- _What is required_
Count the lines in the data below that include the word "button", then state the total and nothing besides.

====

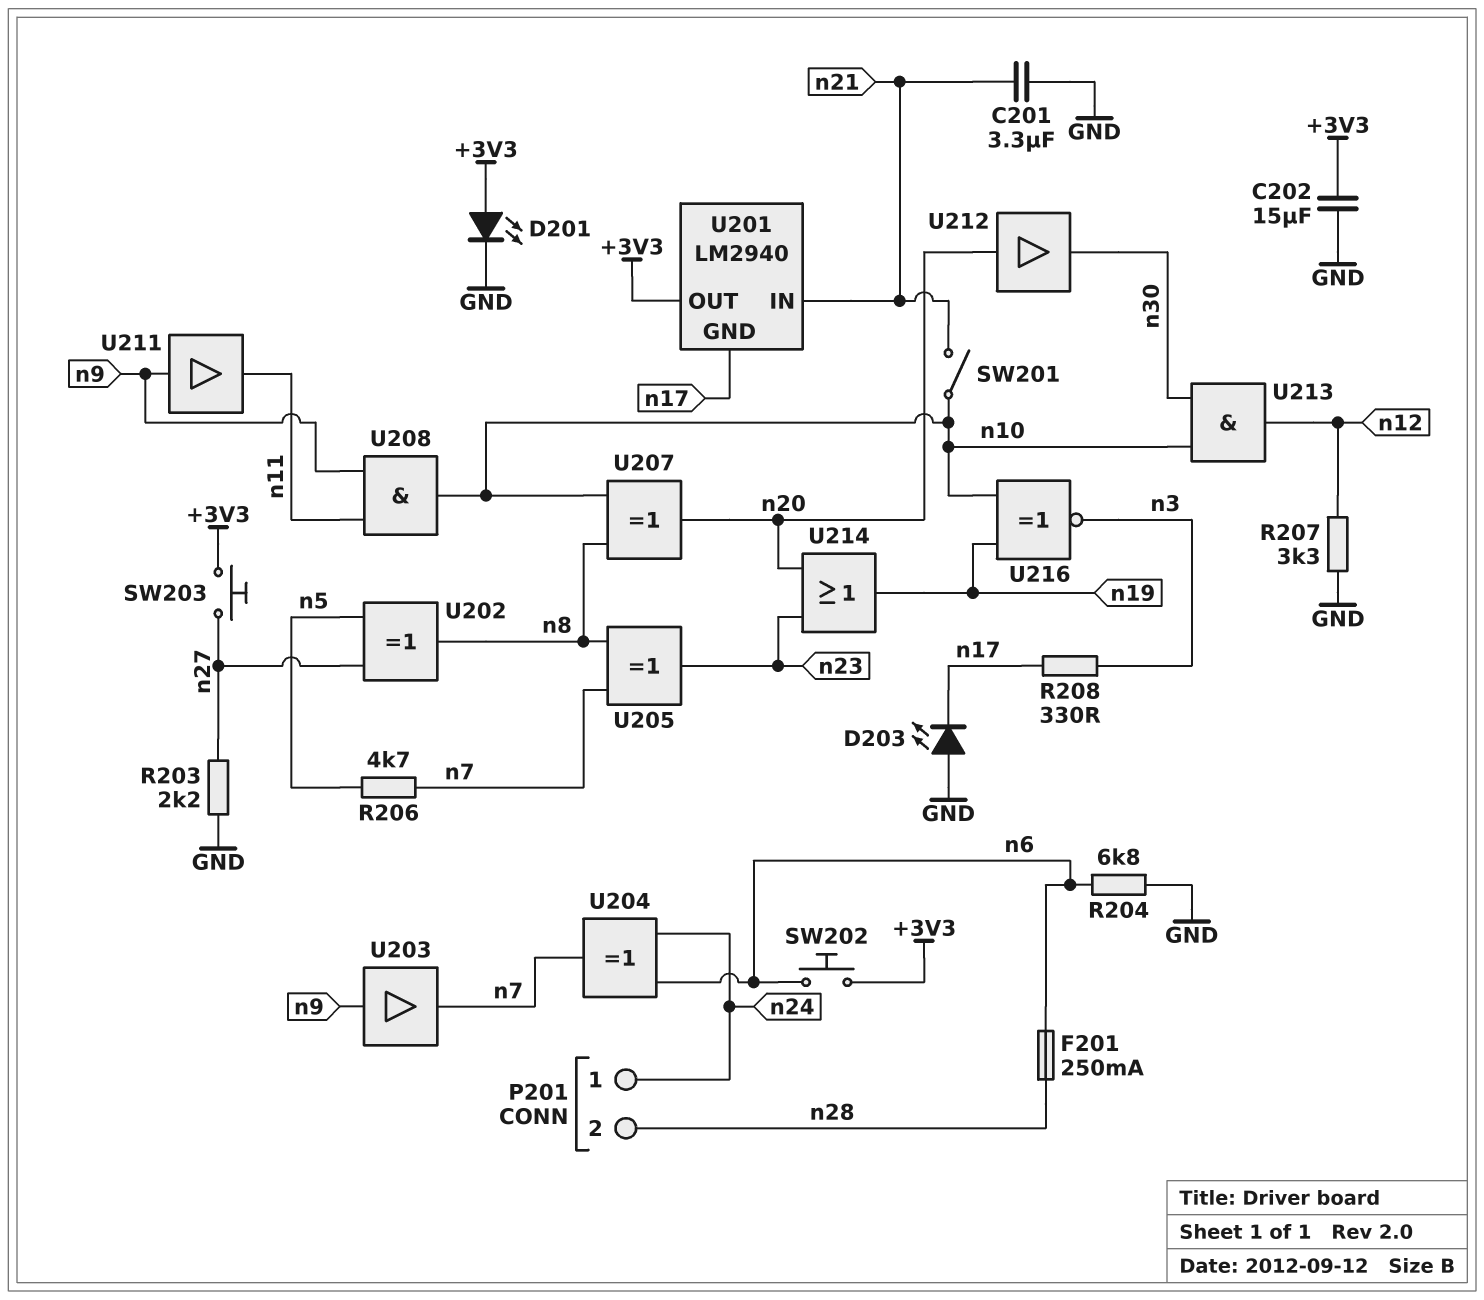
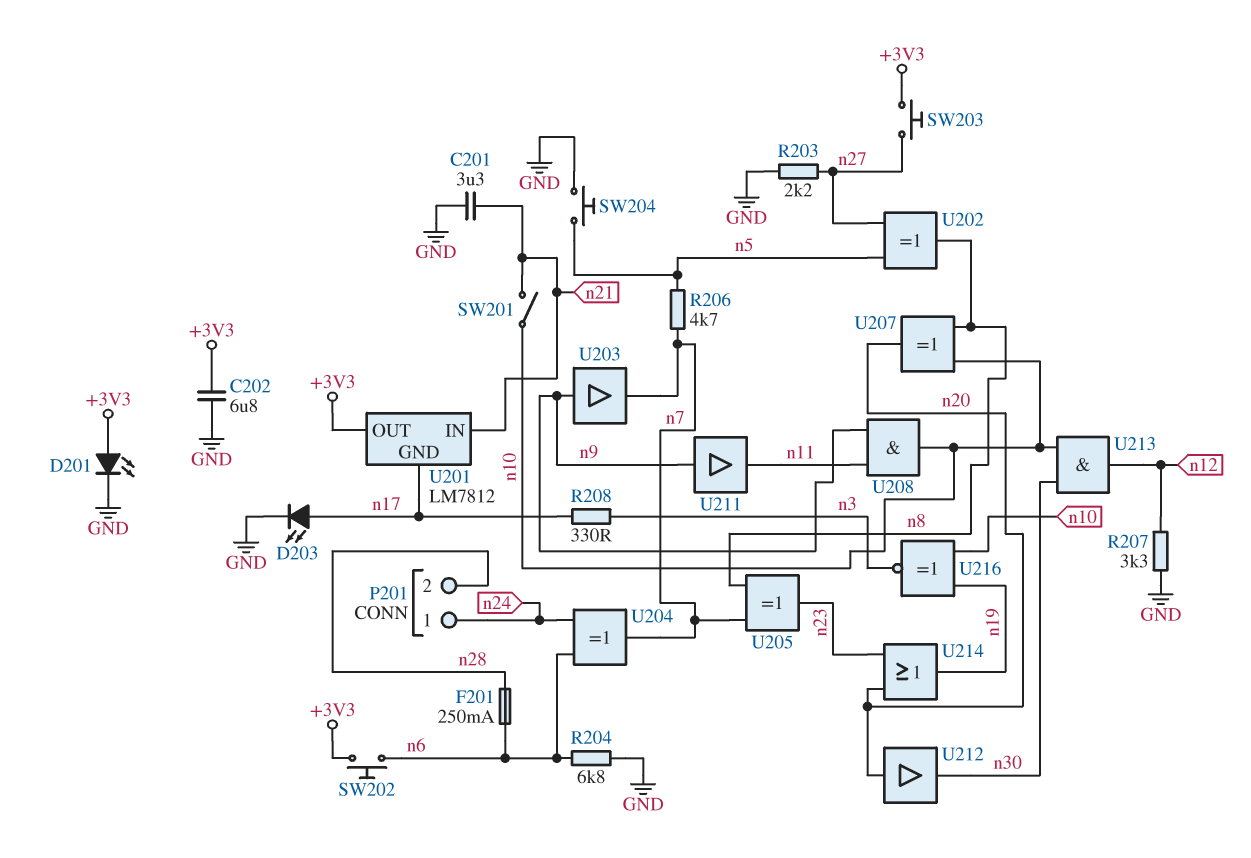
C202: 15uF (+3V3, GND) -> 6.8uF (+3V3, GND)
D203: LED (A GND, K n17) -> LED (A n17, K GND)
SW204: none -> button (GND, n5)
U201: LM2940 -> LM7812

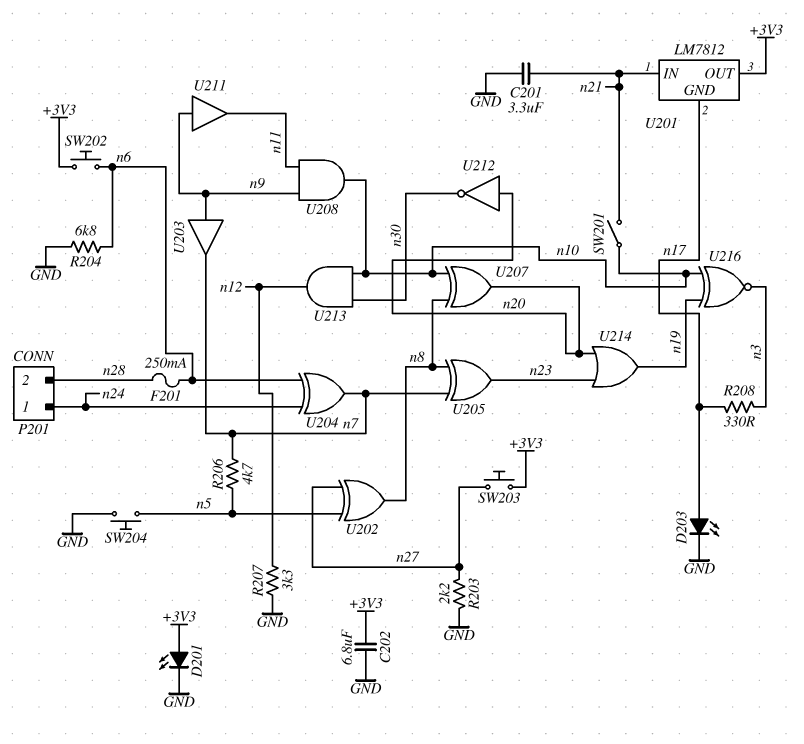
U212: buffer (in n20, out n30) -> NOT (in n20, out n30)

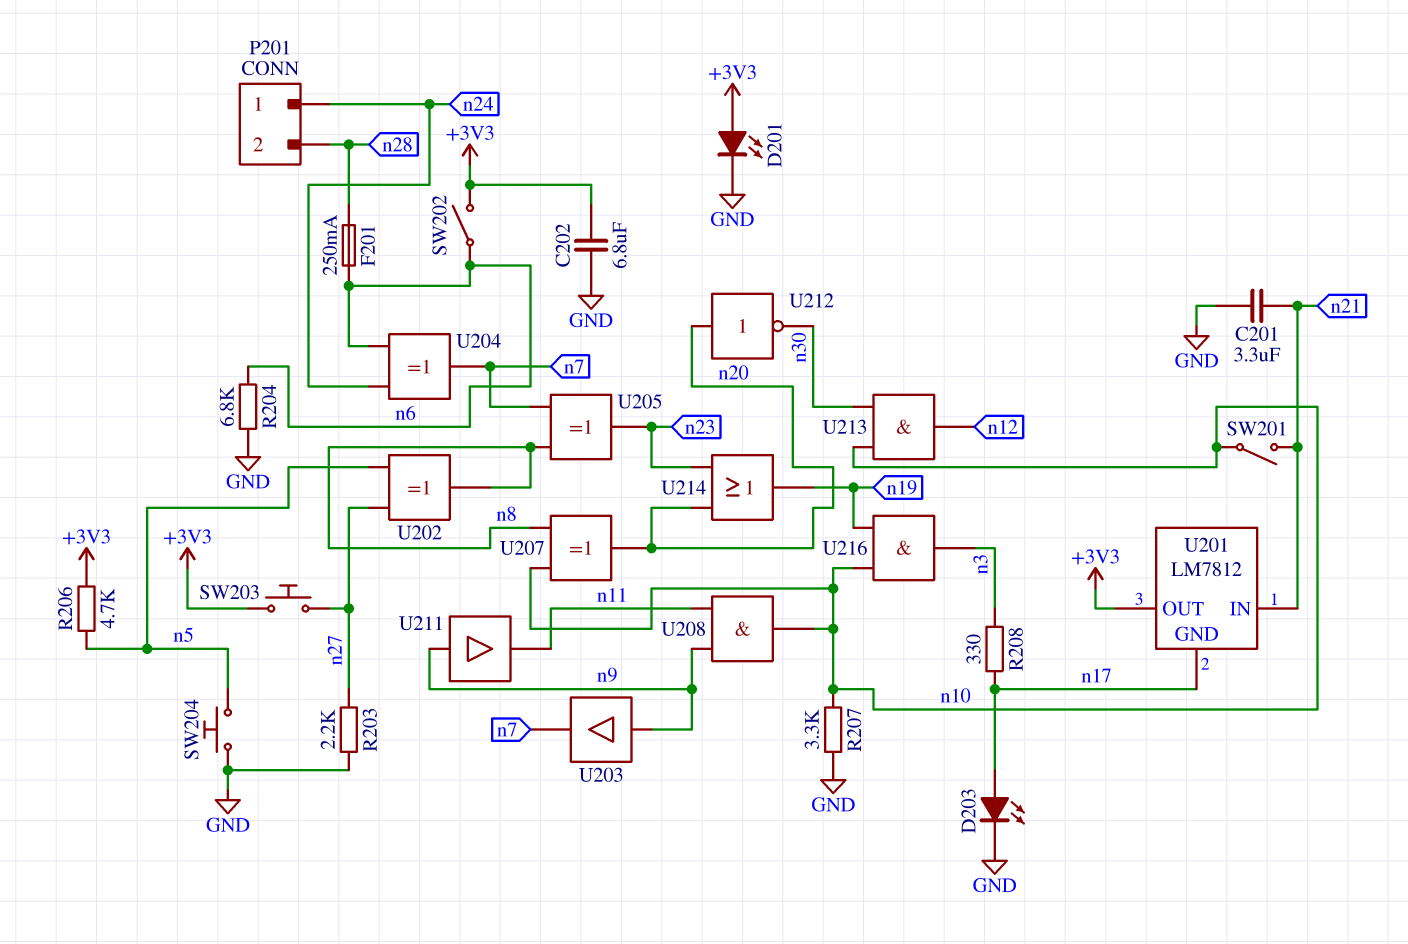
R206: 4.7k (n5, n7) -> 4.7k (+3V3, n5)
R207: 3.3k (GND, n12) -> 3.3k (GND, n10)
SW202: button (+3V3, n6) -> switch (+3V3, n6)
U216: XNOR (in n10, in n19, out n3) -> AND (in n10, in n19, out n3)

====

- _Written reply_
2